- **WORK ORDER**: Your response should contain exactly the lines running from the one with "cyan brick F6:G6 level 1 -> none" to the end of the data below, both included, and no pictures.

[Object transformation records]
┌──

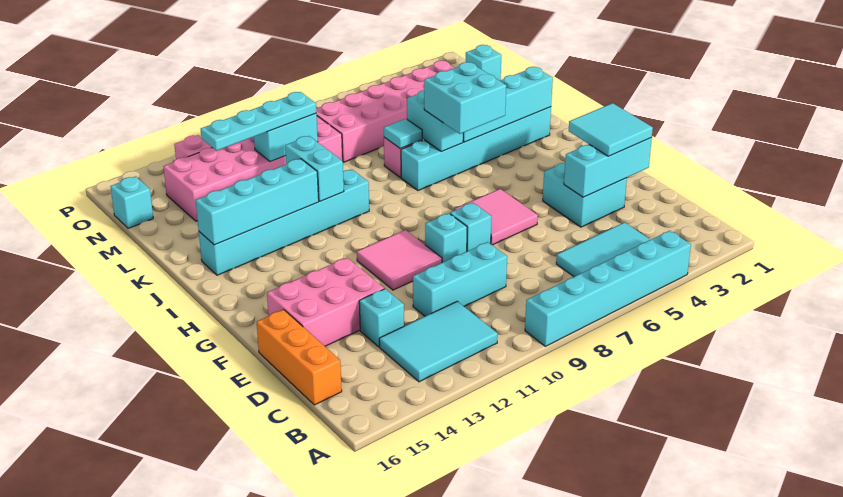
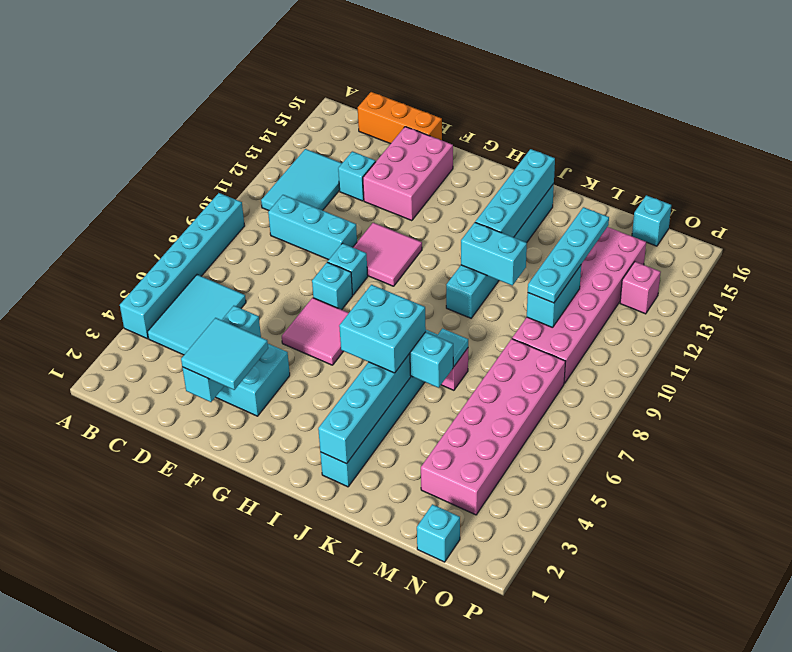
cyan brick D9:D11 level 1 -> cyan brick C10:E10 level 1

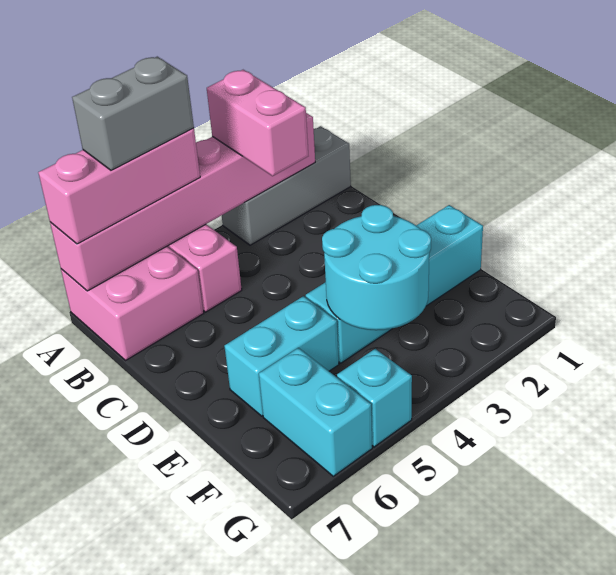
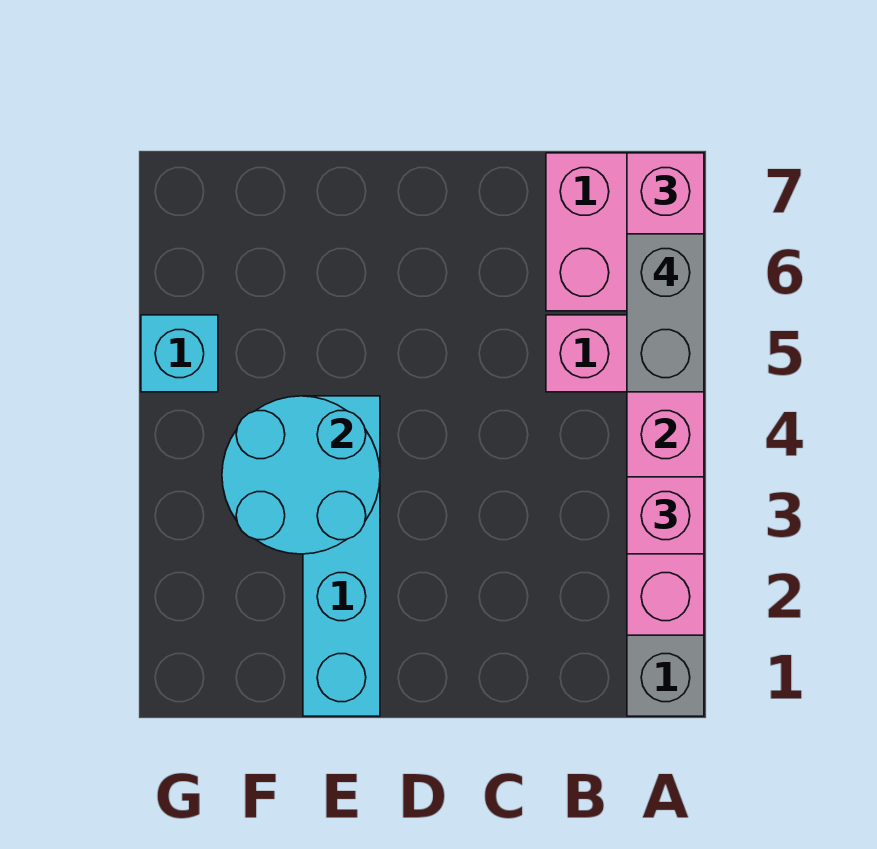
pink brick A3:B3 level 3 -> pink brick A3 level 3
cyan brick E5:E6 level 1 -> none
cyan brick F6:G6 level 1 -> none

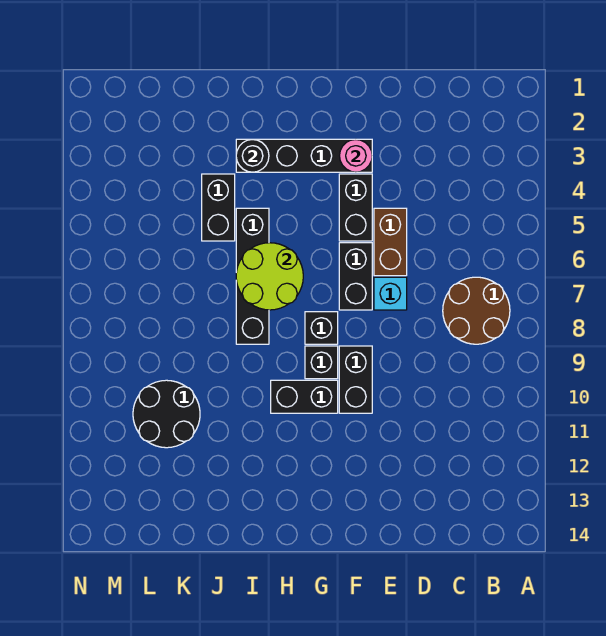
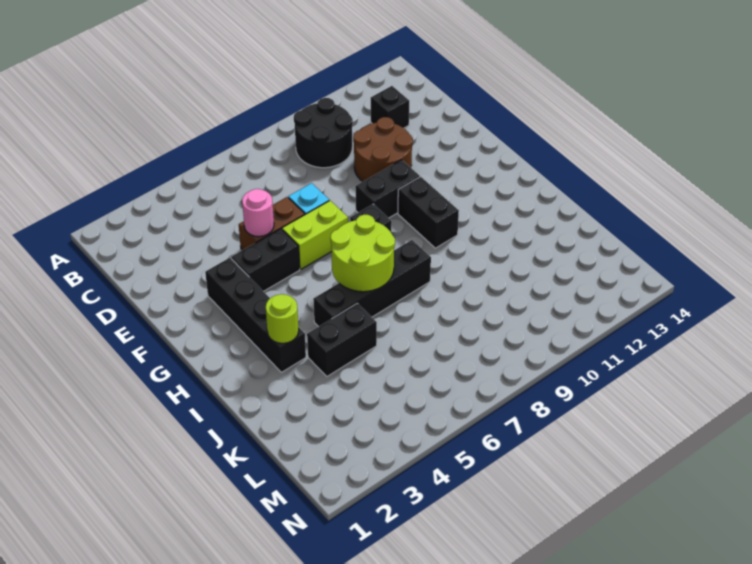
brown round brick B7:C8 level 1 -> brown round brick D10:E11 level 1
pink round brick F3 level 2 -> pink round brick E5 level 2
black brick F6:F7 level 1 -> lime brick F6:F7 level 1
black brick G9 level 1 -> black brick C12 level 1
black round brick I3 level 2 -> lime round brick I3 level 2
black round brick K10:L11 level 1 -> black round brick B9:C10 level 1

└──

- **REPLY TO THE EXERCISE**:
cyan brick F6:G6 level 1 -> none

brown round brick B7:C8 level 1 -> brown round brick D10:E11 level 1
pink round brick F3 level 2 -> pink round brick E5 level 2
black brick F6:F7 level 1 -> lime brick F6:F7 level 1
black brick G9 level 1 -> black brick C12 level 1
black round brick I3 level 2 -> lime round brick I3 level 2
black round brick K10:L11 level 1 -> black round brick B9:C10 level 1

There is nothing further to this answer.